## Exercise requirements
Without reproducing any picture, copy the records word for word.

## Material shown

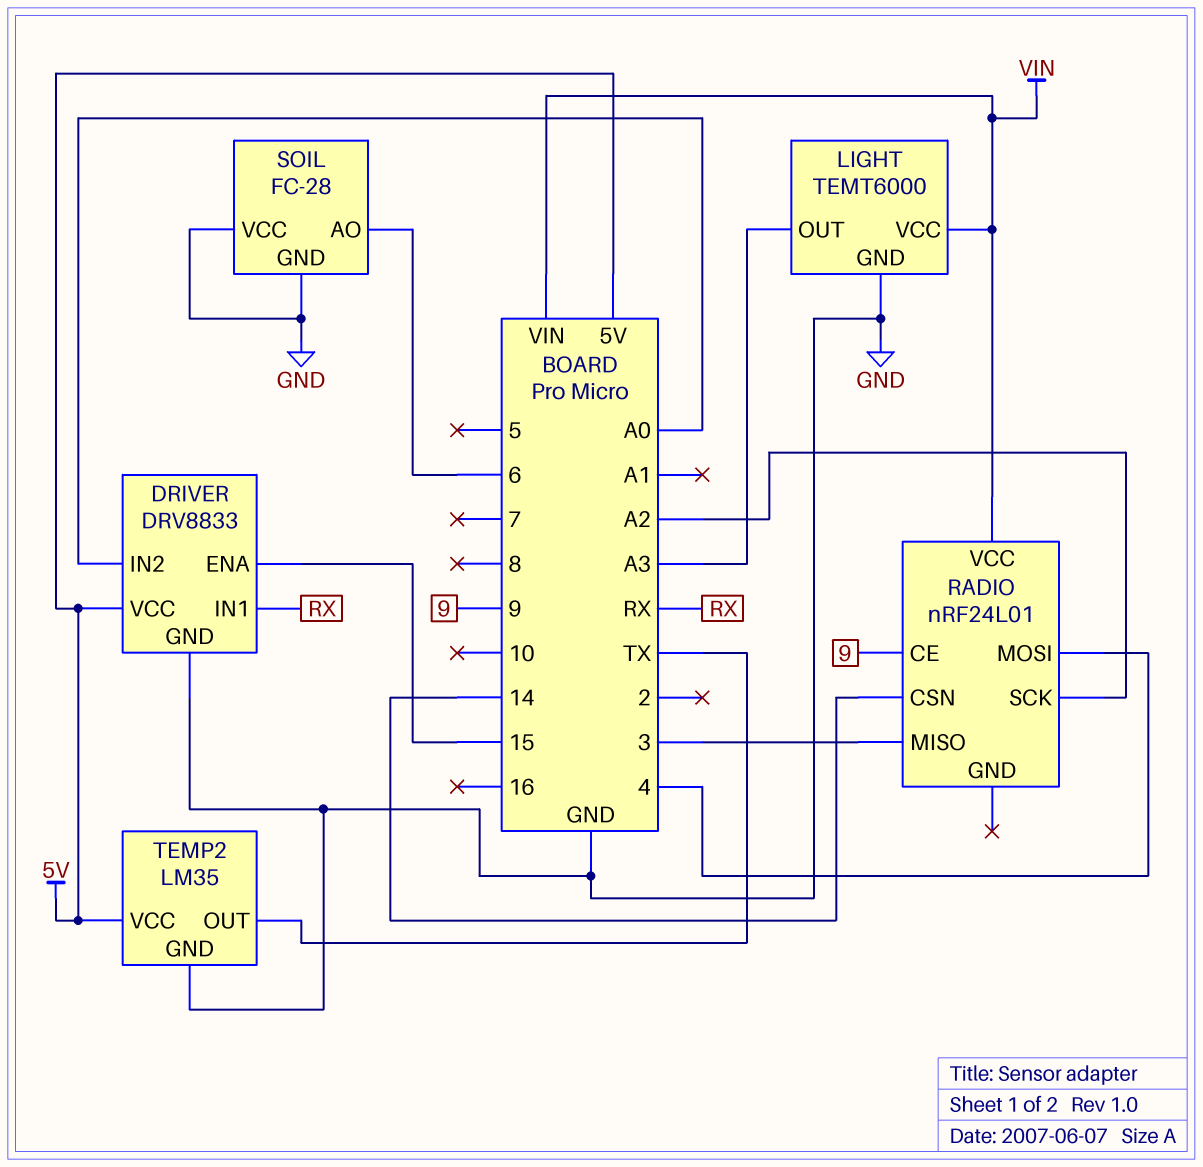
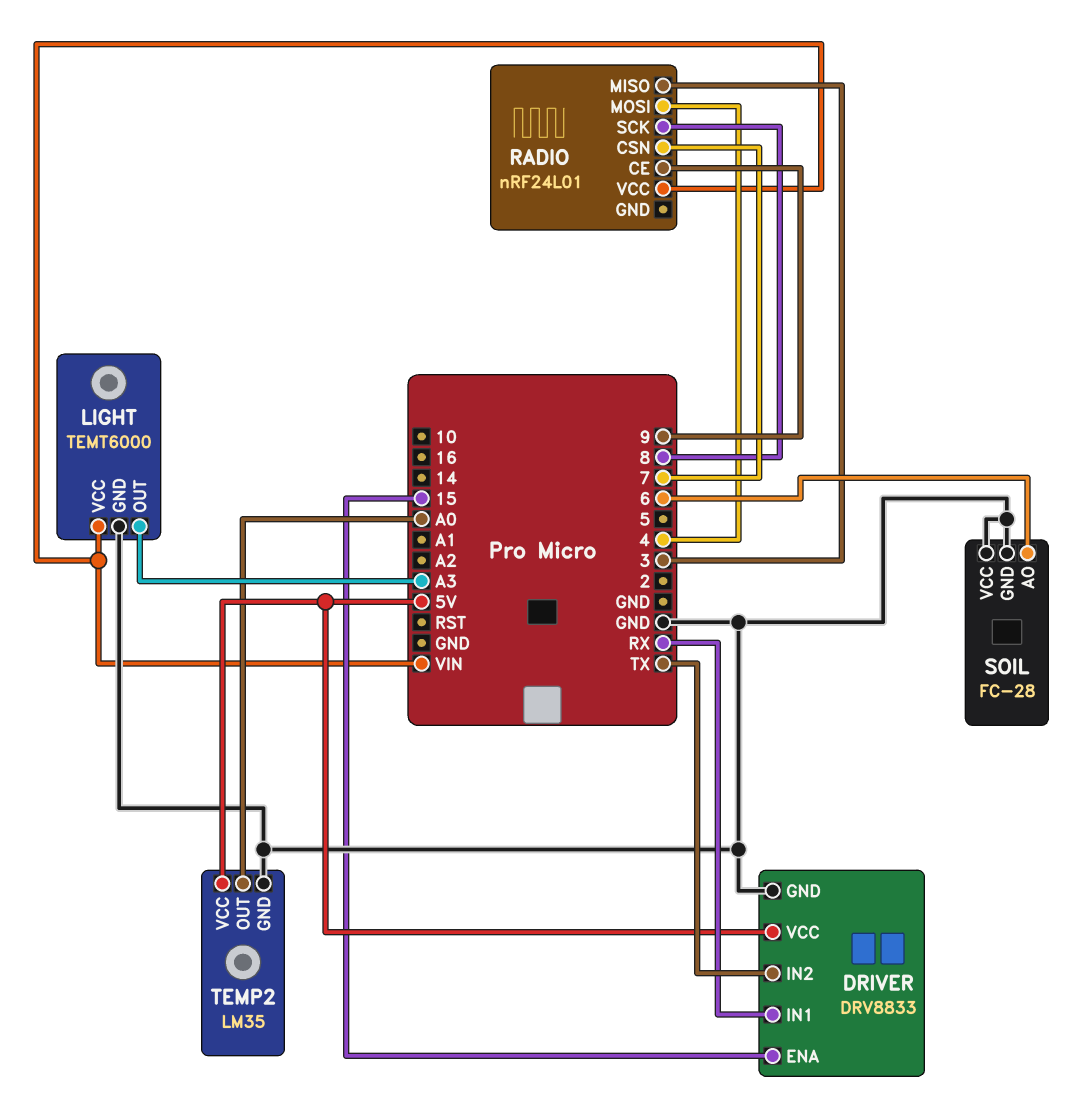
DRIVER pin IN2: A0 -> TX
RADIO pin CSN: 14 -> 7
RADIO pin SCK: A2 -> 8
TEMP2 pin OUT: TX -> A0

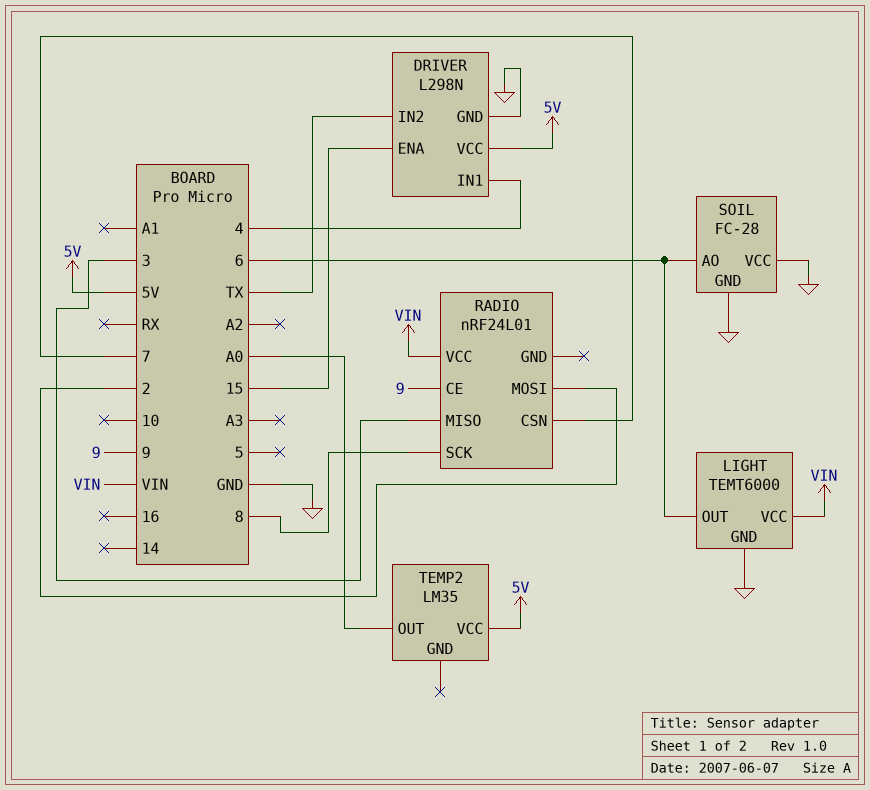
DRIVER: DRV8833 -> L298N
DRIVER pin IN1: RX -> 4
LIGHT pin OUT: A3 -> 6
RADIO pin MOSI: 4 -> 2
TEMP2 pin GND: GND -> none

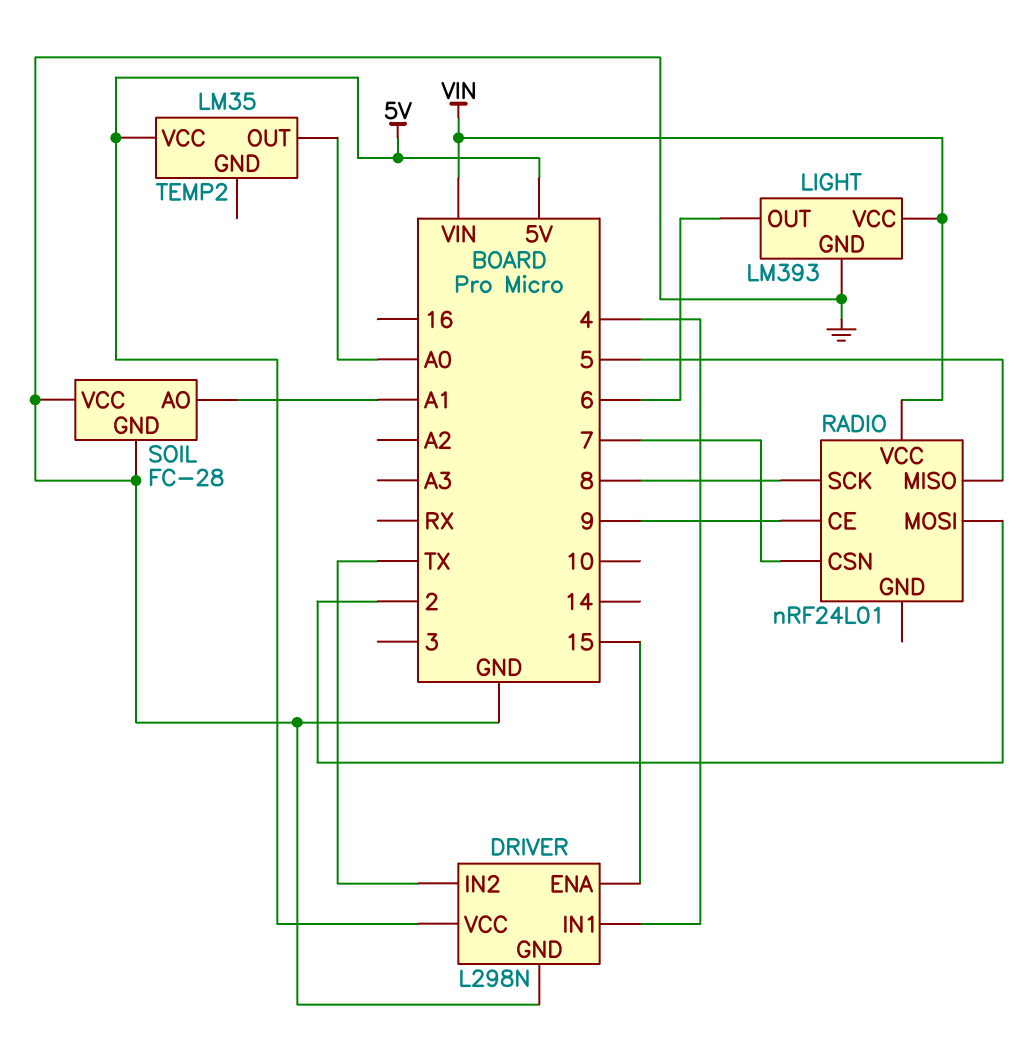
LIGHT: TEMT6000 -> LM393
RADIO pin MISO: 3 -> 5
SOIL pin AO: 6 -> A1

## Your response
DRIVER pin IN2: A0 -> TX
RADIO pin CSN: 14 -> 7
RADIO pin SCK: A2 -> 8
TEMP2 pin OUT: TX -> A0

DRIVER: DRV8833 -> L298N
DRIVER pin IN1: RX -> 4
LIGHT pin OUT: A3 -> 6
RADIO pin MOSI: 4 -> 2
TEMP2 pin GND: GND -> none

LIGHT: TEMT6000 -> LM393
RADIO pin MISO: 3 -> 5
SOIL pin AO: 6 -> A1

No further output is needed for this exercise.